Saved data entries:
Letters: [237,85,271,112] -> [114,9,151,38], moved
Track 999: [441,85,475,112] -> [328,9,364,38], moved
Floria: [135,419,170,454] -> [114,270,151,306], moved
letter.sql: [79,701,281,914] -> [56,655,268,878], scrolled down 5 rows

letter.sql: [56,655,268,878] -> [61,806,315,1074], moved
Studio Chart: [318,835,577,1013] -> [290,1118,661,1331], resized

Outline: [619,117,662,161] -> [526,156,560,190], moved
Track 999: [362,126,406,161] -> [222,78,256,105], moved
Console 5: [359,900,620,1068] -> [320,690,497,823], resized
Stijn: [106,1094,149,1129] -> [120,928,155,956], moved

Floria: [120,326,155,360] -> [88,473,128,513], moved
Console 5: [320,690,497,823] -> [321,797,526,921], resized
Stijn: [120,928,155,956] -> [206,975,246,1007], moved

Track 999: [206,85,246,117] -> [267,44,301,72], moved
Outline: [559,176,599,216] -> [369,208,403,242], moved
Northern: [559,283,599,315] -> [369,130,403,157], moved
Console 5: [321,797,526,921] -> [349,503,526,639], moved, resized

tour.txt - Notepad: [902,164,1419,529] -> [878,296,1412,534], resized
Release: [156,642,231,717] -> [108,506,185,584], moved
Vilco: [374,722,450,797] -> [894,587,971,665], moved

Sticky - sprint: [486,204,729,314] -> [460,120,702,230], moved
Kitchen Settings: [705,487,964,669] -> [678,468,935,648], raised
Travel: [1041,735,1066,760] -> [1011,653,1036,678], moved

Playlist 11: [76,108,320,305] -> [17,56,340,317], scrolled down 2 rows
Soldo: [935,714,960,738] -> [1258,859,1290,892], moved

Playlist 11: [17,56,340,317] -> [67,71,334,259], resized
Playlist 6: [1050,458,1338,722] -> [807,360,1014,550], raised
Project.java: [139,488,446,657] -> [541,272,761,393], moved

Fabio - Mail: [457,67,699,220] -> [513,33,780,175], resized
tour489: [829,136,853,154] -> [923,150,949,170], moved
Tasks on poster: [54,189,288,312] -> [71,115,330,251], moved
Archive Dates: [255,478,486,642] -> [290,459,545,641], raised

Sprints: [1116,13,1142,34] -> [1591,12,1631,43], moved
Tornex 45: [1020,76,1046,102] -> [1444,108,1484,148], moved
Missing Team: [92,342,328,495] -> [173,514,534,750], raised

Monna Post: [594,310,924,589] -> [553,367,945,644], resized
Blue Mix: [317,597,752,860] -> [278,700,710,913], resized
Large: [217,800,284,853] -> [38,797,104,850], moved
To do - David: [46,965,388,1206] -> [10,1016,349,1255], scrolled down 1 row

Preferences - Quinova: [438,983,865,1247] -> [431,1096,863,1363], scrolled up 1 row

Instructions for the task: Please copy out every line shown above, exactly.

Task result:
Letters: [237,85,271,112] -> [114,9,151,38], moved
Track 999: [441,85,475,112] -> [328,9,364,38], moved
Floria: [135,419,170,454] -> [114,270,151,306], moved
letter.sql: [79,701,281,914] -> [56,655,268,878], scrolled down 5 rows

letter.sql: [56,655,268,878] -> [61,806,315,1074], moved
Studio Chart: [318,835,577,1013] -> [290,1118,661,1331], resized

Outline: [619,117,662,161] -> [526,156,560,190], moved
Track 999: [362,126,406,161] -> [222,78,256,105], moved
Console 5: [359,900,620,1068] -> [320,690,497,823], resized
Stijn: [106,1094,149,1129] -> [120,928,155,956], moved

Floria: [120,326,155,360] -> [88,473,128,513], moved
Console 5: [320,690,497,823] -> [321,797,526,921], resized
Stijn: [120,928,155,956] -> [206,975,246,1007], moved

Track 999: [206,85,246,117] -> [267,44,301,72], moved
Outline: [559,176,599,216] -> [369,208,403,242], moved
Northern: [559,283,599,315] -> [369,130,403,157], moved
Console 5: [321,797,526,921] -> [349,503,526,639], moved, resized

tour.txt - Notepad: [902,164,1419,529] -> [878,296,1412,534], resized
Release: [156,642,231,717] -> [108,506,185,584], moved
Vilco: [374,722,450,797] -> [894,587,971,665], moved

Sticky - sprint: [486,204,729,314] -> [460,120,702,230], moved
Kitchen Settings: [705,487,964,669] -> [678,468,935,648], raised
Travel: [1041,735,1066,760] -> [1011,653,1036,678], moved

Playlist 11: [76,108,320,305] -> [17,56,340,317], scrolled down 2 rows
Soldo: [935,714,960,738] -> [1258,859,1290,892], moved

Playlist 11: [17,56,340,317] -> [67,71,334,259], resized
Playlist 6: [1050,458,1338,722] -> [807,360,1014,550], raised
Project.java: [139,488,446,657] -> [541,272,761,393], moved

Fabio - Mail: [457,67,699,220] -> [513,33,780,175], resized
tour489: [829,136,853,154] -> [923,150,949,170], moved
Tasks on poster: [54,189,288,312] -> [71,115,330,251], moved
Archive Dates: [255,478,486,642] -> [290,459,545,641], raised

Sprints: [1116,13,1142,34] -> [1591,12,1631,43], moved
Tornex 45: [1020,76,1046,102] -> [1444,108,1484,148], moved
Missing Team: [92,342,328,495] -> [173,514,534,750], raised

Monna Post: [594,310,924,589] -> [553,367,945,644], resized
Blue Mix: [317,597,752,860] -> [278,700,710,913], resized
Large: [217,800,284,853] -> [38,797,104,850], moved
To do - David: [46,965,388,1206] -> [10,1016,349,1255], scrolled down 1 row

Preferences - Quinova: [438,983,865,1247] -> [431,1096,863,1363], scrolled up 1 row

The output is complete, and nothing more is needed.